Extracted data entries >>

--- START ---

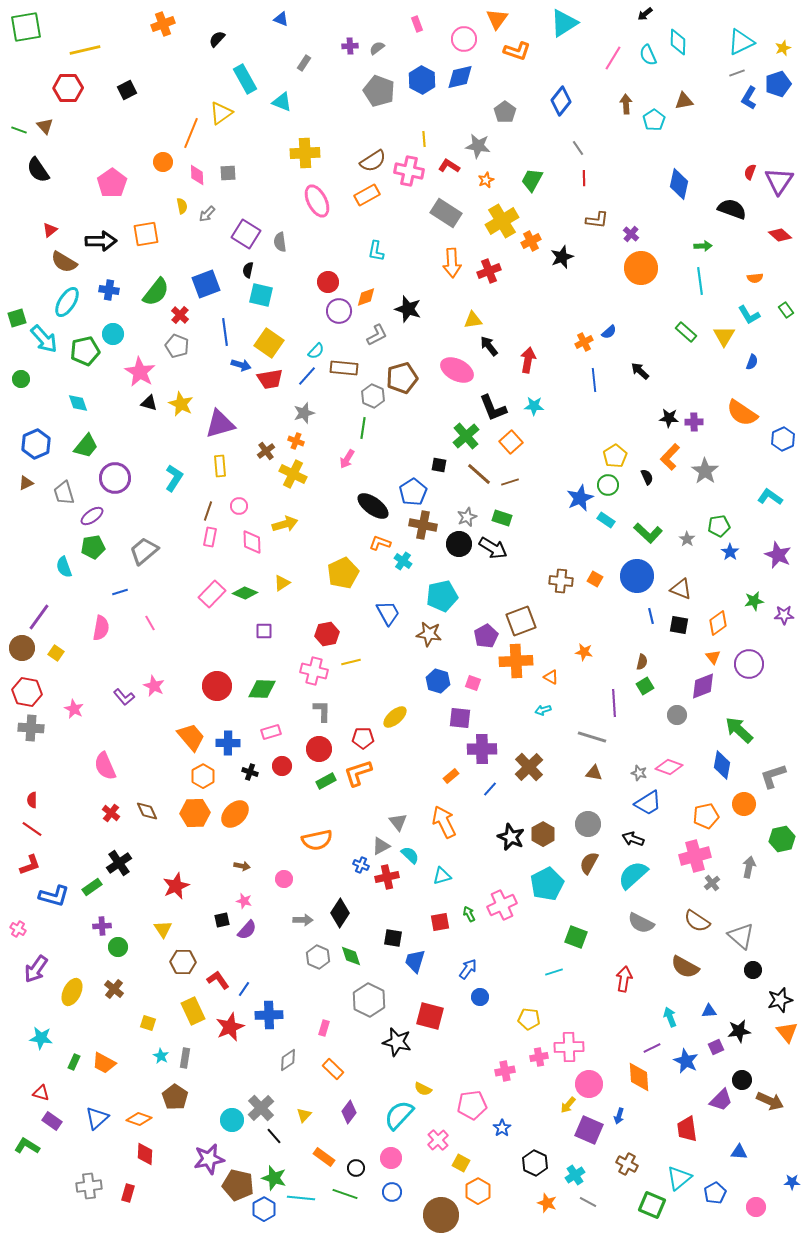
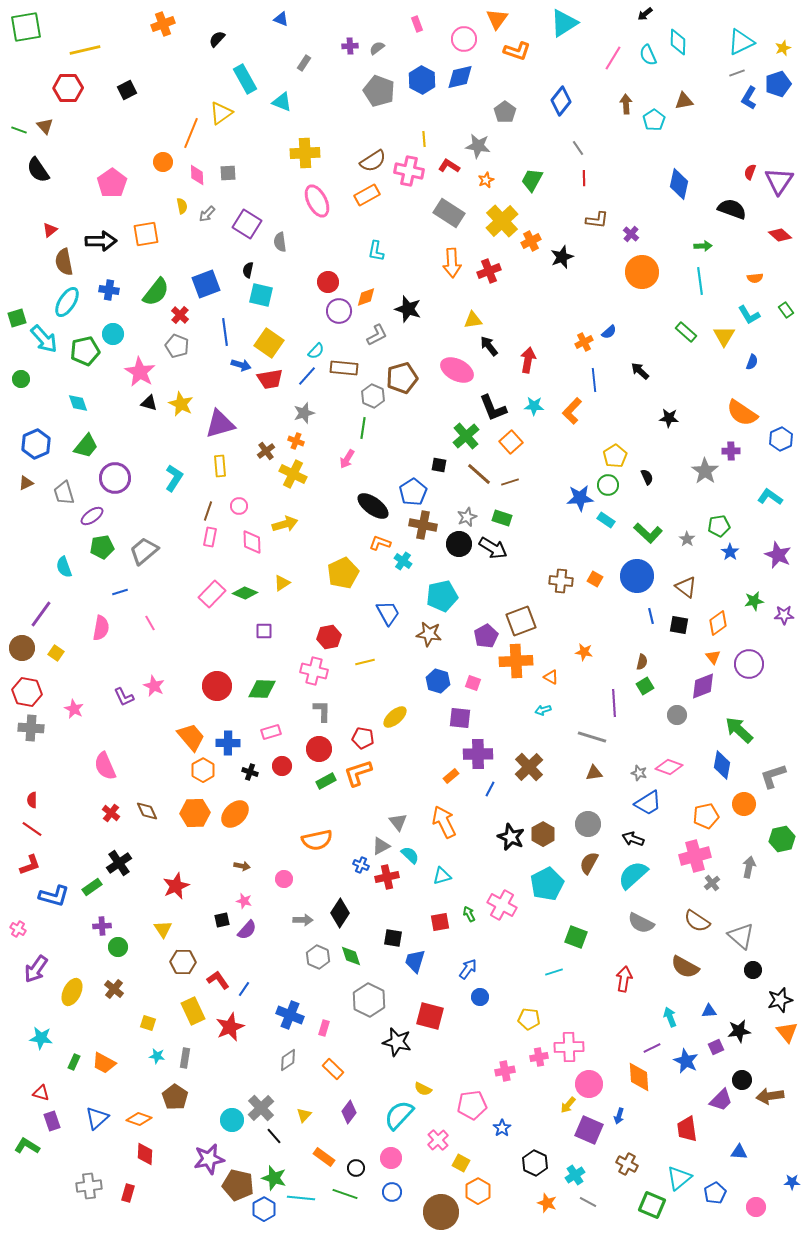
gray rectangle at (446, 213): moved 3 px right
yellow cross at (502, 221): rotated 12 degrees counterclockwise
purple square at (246, 234): moved 1 px right, 10 px up
brown semicircle at (64, 262): rotated 48 degrees clockwise
orange circle at (641, 268): moved 1 px right, 4 px down
purple cross at (694, 422): moved 37 px right, 29 px down
blue hexagon at (783, 439): moved 2 px left
orange L-shape at (670, 457): moved 98 px left, 46 px up
blue star at (580, 498): rotated 20 degrees clockwise
green pentagon at (93, 547): moved 9 px right
brown triangle at (681, 589): moved 5 px right, 2 px up; rotated 15 degrees clockwise
purple line at (39, 617): moved 2 px right, 3 px up
red hexagon at (327, 634): moved 2 px right, 3 px down
yellow line at (351, 662): moved 14 px right
purple L-shape at (124, 697): rotated 15 degrees clockwise
red pentagon at (363, 738): rotated 10 degrees clockwise
purple cross at (482, 749): moved 4 px left, 5 px down
brown triangle at (594, 773): rotated 18 degrees counterclockwise
orange hexagon at (203, 776): moved 6 px up
blue line at (490, 789): rotated 14 degrees counterclockwise
pink cross at (502, 905): rotated 36 degrees counterclockwise
blue cross at (269, 1015): moved 21 px right; rotated 24 degrees clockwise
cyan star at (161, 1056): moved 4 px left; rotated 21 degrees counterclockwise
brown arrow at (770, 1101): moved 5 px up; rotated 148 degrees clockwise
purple rectangle at (52, 1121): rotated 36 degrees clockwise
brown circle at (441, 1215): moved 3 px up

--- END ---

WHAT YOU WILL DO >> Without any pictures, return the entries exactly as given.

ANSWER BOX >>
gray rectangle at (446, 213): moved 3 px right
yellow cross at (502, 221): rotated 12 degrees counterclockwise
purple square at (246, 234): moved 1 px right, 10 px up
brown semicircle at (64, 262): rotated 48 degrees clockwise
orange circle at (641, 268): moved 1 px right, 4 px down
purple cross at (694, 422): moved 37 px right, 29 px down
blue hexagon at (783, 439): moved 2 px left
orange L-shape at (670, 457): moved 98 px left, 46 px up
blue star at (580, 498): rotated 20 degrees clockwise
green pentagon at (93, 547): moved 9 px right
brown triangle at (681, 589): moved 5 px right, 2 px up; rotated 15 degrees clockwise
purple line at (39, 617): moved 2 px right, 3 px up
red hexagon at (327, 634): moved 2 px right, 3 px down
yellow line at (351, 662): moved 14 px right
purple L-shape at (124, 697): rotated 15 degrees clockwise
red pentagon at (363, 738): rotated 10 degrees clockwise
purple cross at (482, 749): moved 4 px left, 5 px down
brown triangle at (594, 773): rotated 18 degrees counterclockwise
orange hexagon at (203, 776): moved 6 px up
blue line at (490, 789): rotated 14 degrees counterclockwise
pink cross at (502, 905): rotated 36 degrees counterclockwise
blue cross at (269, 1015): moved 21 px right; rotated 24 degrees clockwise
cyan star at (161, 1056): moved 4 px left; rotated 21 degrees counterclockwise
brown arrow at (770, 1101): moved 5 px up; rotated 148 degrees clockwise
purple rectangle at (52, 1121): rotated 36 degrees clockwise
brown circle at (441, 1215): moved 3 px up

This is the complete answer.